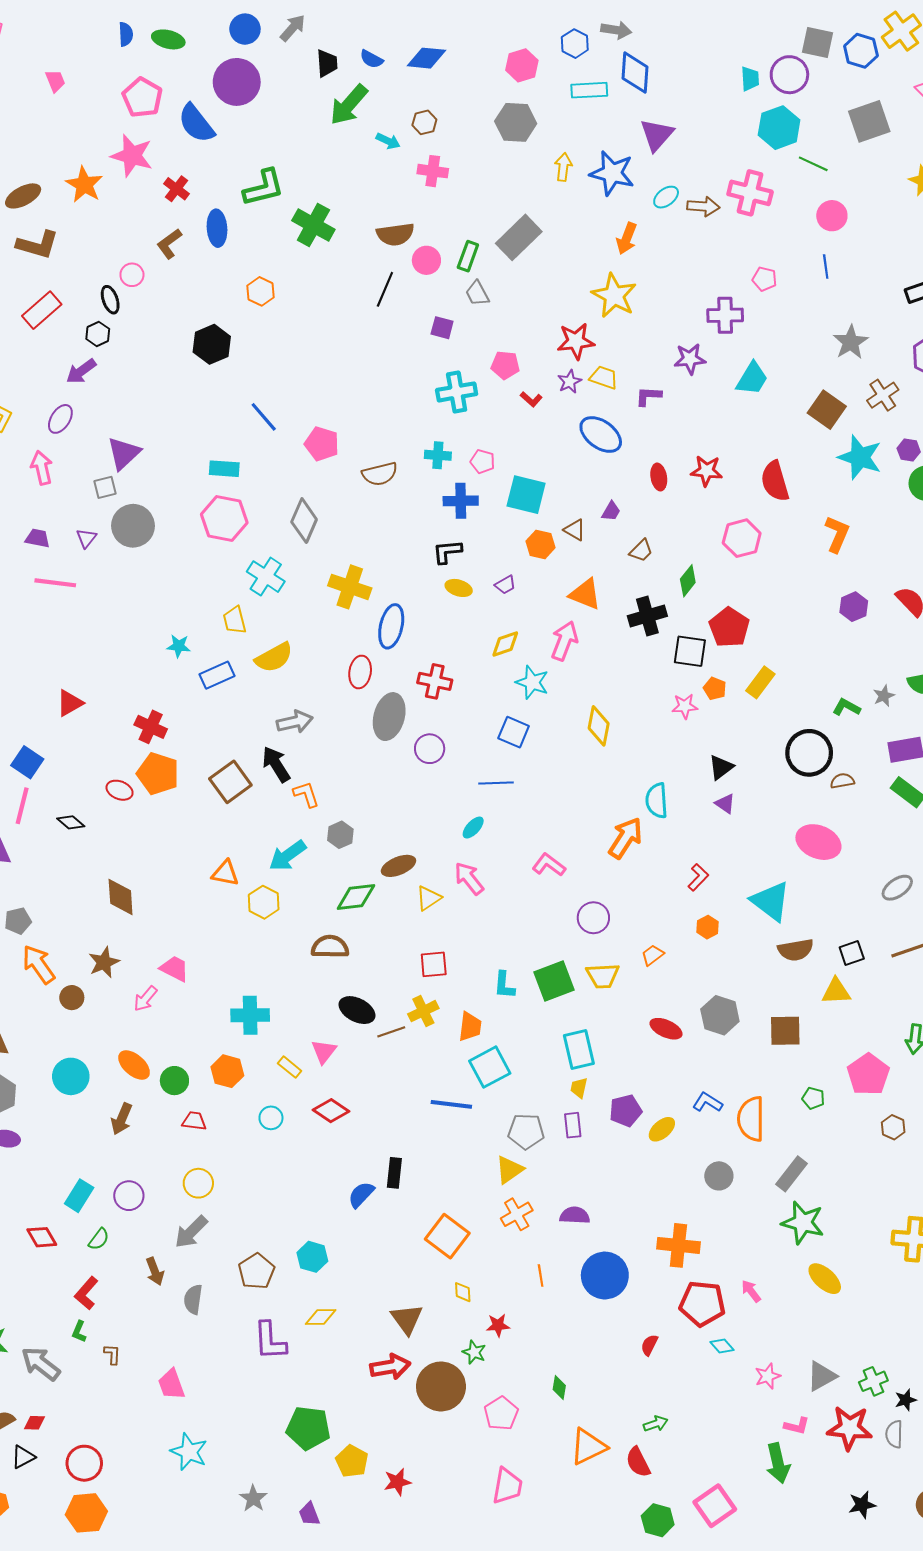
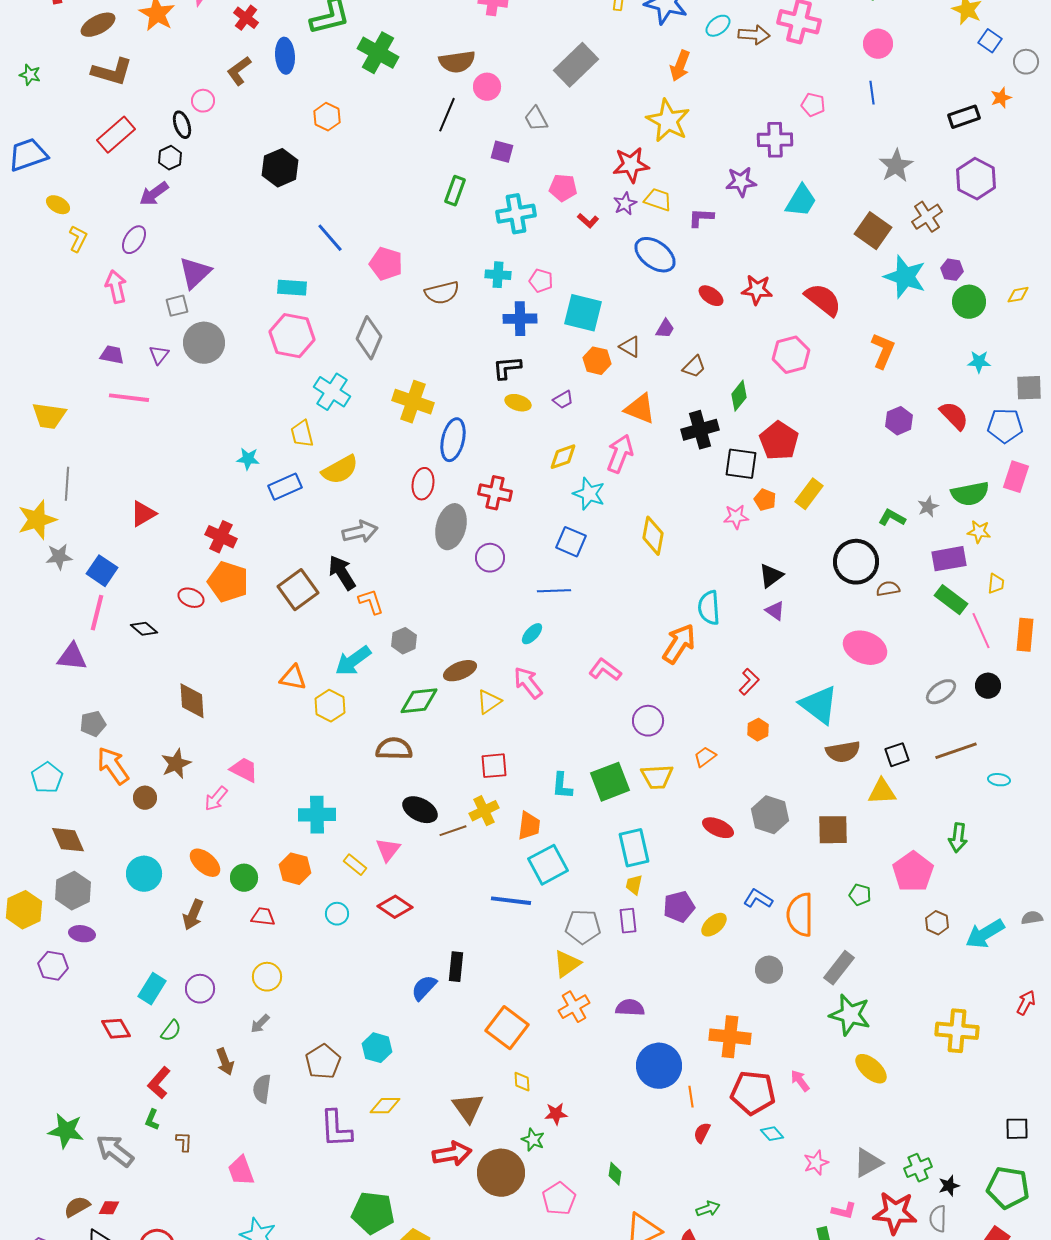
green rectangle: (468, 256) -> (455, 191), moved
red ellipse: (659, 477) -> (711, 296), turned -45
red semicircle: (775, 481) -> (823, 300), turned 144
gray arrow: (191, 1232) -> (260, 1024), size x0.6
orange line: (541, 1276) -> (691, 1097), moved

- - -

→ **Task statement**: Look for the line that contains "gray arrow: (191, 1232)" in the entries above. Set it down, along with all later lines, exactly as written.

→ **Solved problem**:
gray arrow: (191, 1232) -> (260, 1024), size x0.6
orange line: (541, 1276) -> (691, 1097), moved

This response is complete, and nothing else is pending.